* Task item
The result should be the listing below restated word for word, with images left out.

* Data excerpt
--------
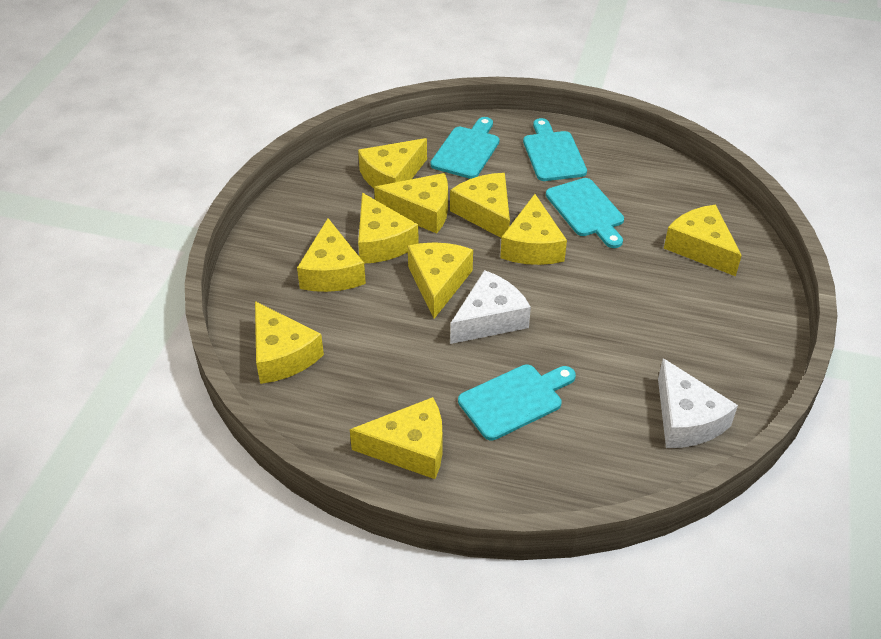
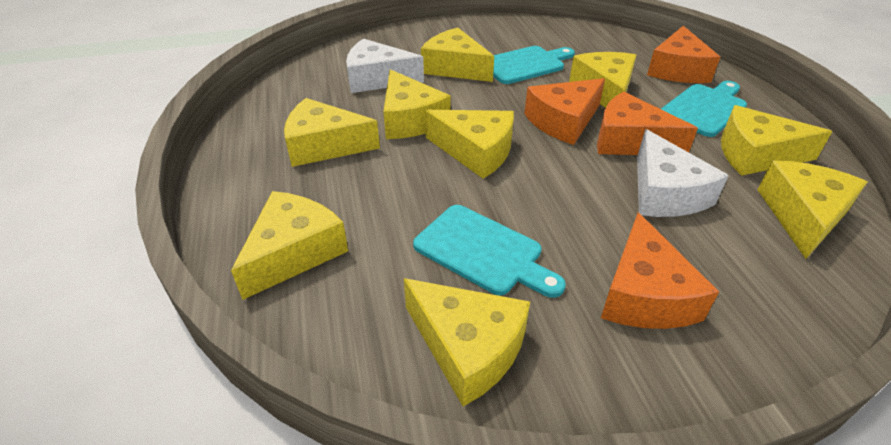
orange cheese: 0 -> 4
turquoise cutting board: 4 -> 3
yellow cheese: 10 -> 9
--------
* Solution
orange cheese: 0 -> 4
turquoise cutting board: 4 -> 3
yellow cheese: 10 -> 9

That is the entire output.